TO DO: Will you output the entries below exactly, skipping every image they contain?

[Scene comparison data]
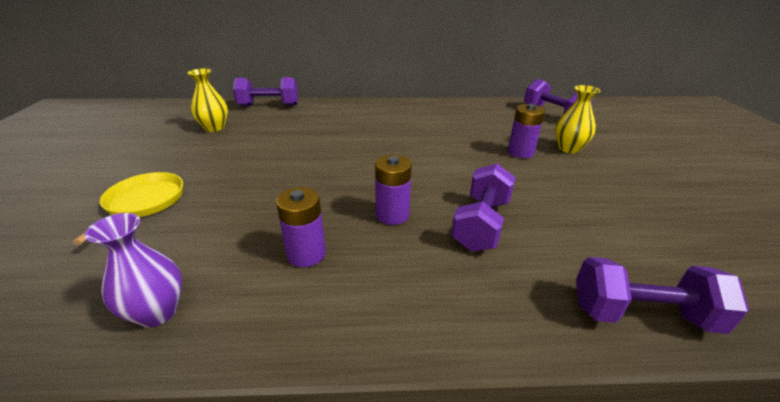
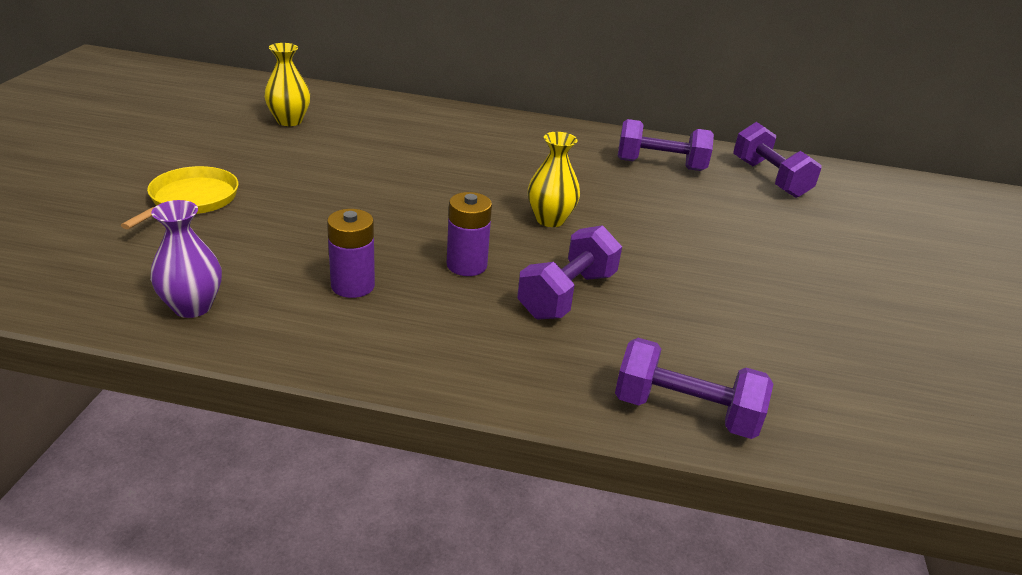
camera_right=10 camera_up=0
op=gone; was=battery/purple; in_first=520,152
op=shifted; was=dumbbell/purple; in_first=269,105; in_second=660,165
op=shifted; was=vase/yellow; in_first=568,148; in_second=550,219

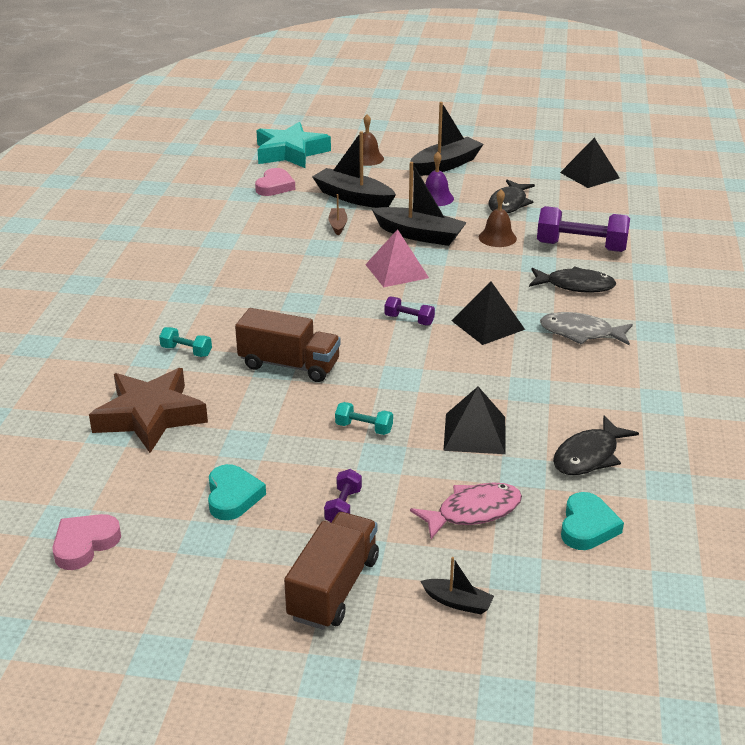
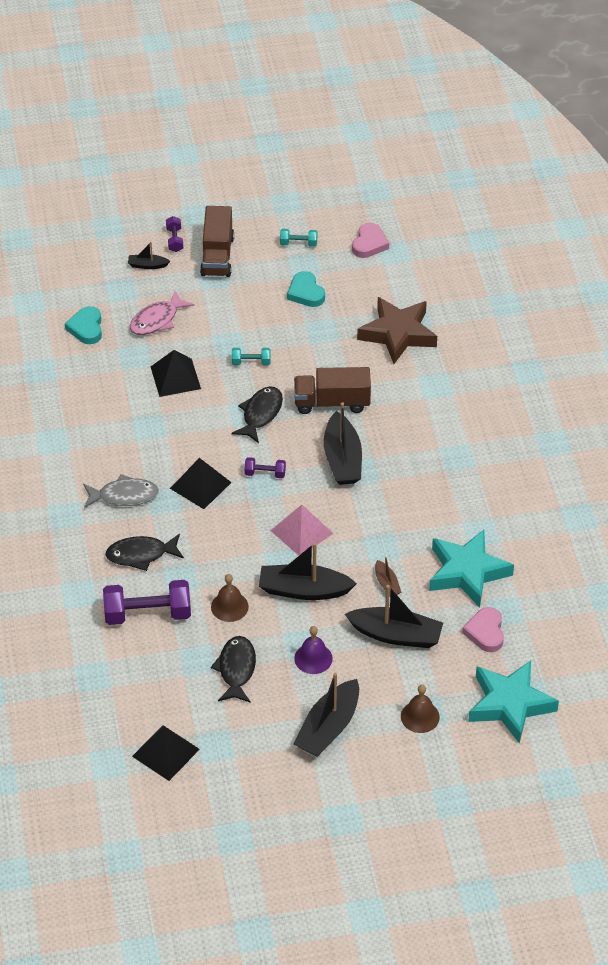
camera_right=160 camera_up=15
op=new; now=boat/black; in_second=342,459
op=new; now=star/turquoise; in_second=467,572
op=shifted; was=dumbbell/turquoise; in_first=186,351; in_second=298,243
op=shifted; was=dumbbell/purple; in_first=343,507; in_second=174,240
op=shifted; was=fish/black; in_first=589,456; in_second=260,414

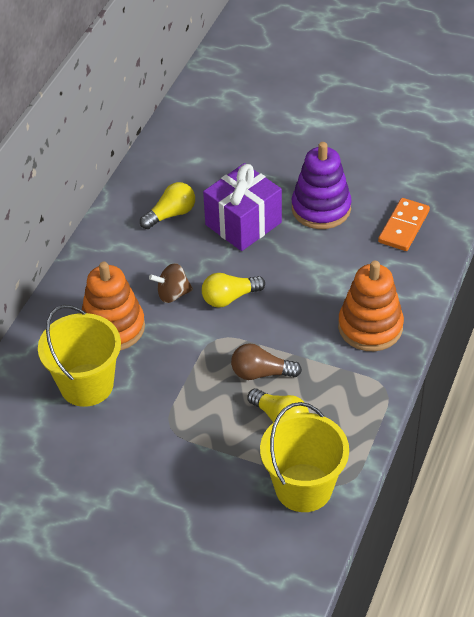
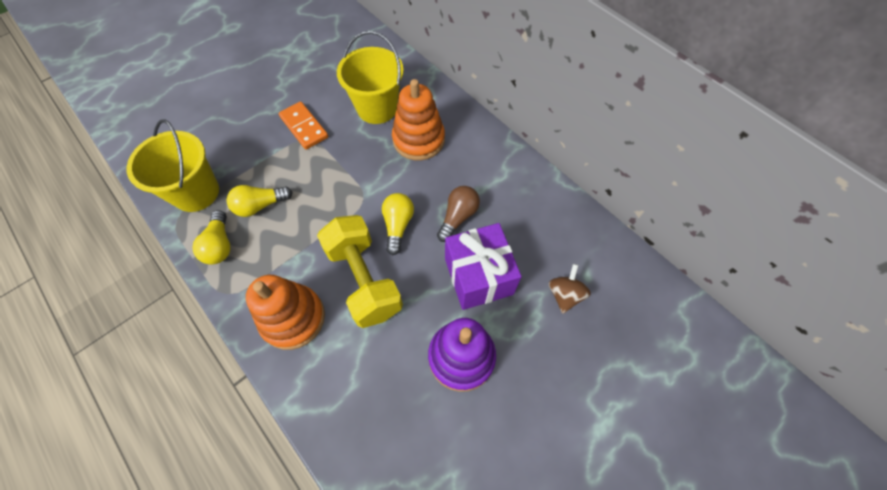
camera_right=115 camera_up=15
op=new; now=dumbbell/yellow; in_second=364,280
op=shifted; was=light bulb/yellow; in_first=171,214; in_second=220,245
op=shifted; was=spinning top/brown; in_first=172,294; in_second=564,295
op=shifted; was=light bulb/brown; in_first=261,373; in_second=458,217
op=shifted; was=domino/orange; in_first=404,227; in_second=304,127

EXERCISE RESPONSE:
camera_right=10 camera_up=0
op=gone; was=battery/purple; in_first=520,152
op=shifted; was=dumbbell/purple; in_first=269,105; in_second=660,165
op=shifted; was=vase/yellow; in_first=568,148; in_second=550,219

camera_right=160 camera_up=15
op=new; now=boat/black; in_second=342,459
op=new; now=star/turquoise; in_second=467,572
op=shifted; was=dumbbell/turquoise; in_first=186,351; in_second=298,243
op=shifted; was=dumbbell/purple; in_first=343,507; in_second=174,240
op=shifted; was=fish/black; in_first=589,456; in_second=260,414

camera_right=115 camera_up=15
op=new; now=dumbbell/yellow; in_second=364,280
op=shifted; was=light bulb/yellow; in_first=171,214; in_second=220,245
op=shifted; was=spinning top/brown; in_first=172,294; in_second=564,295
op=shifted; was=light bulb/brown; in_first=261,373; in_second=458,217
op=shifted; was=domino/orange; in_first=404,227; in_second=304,127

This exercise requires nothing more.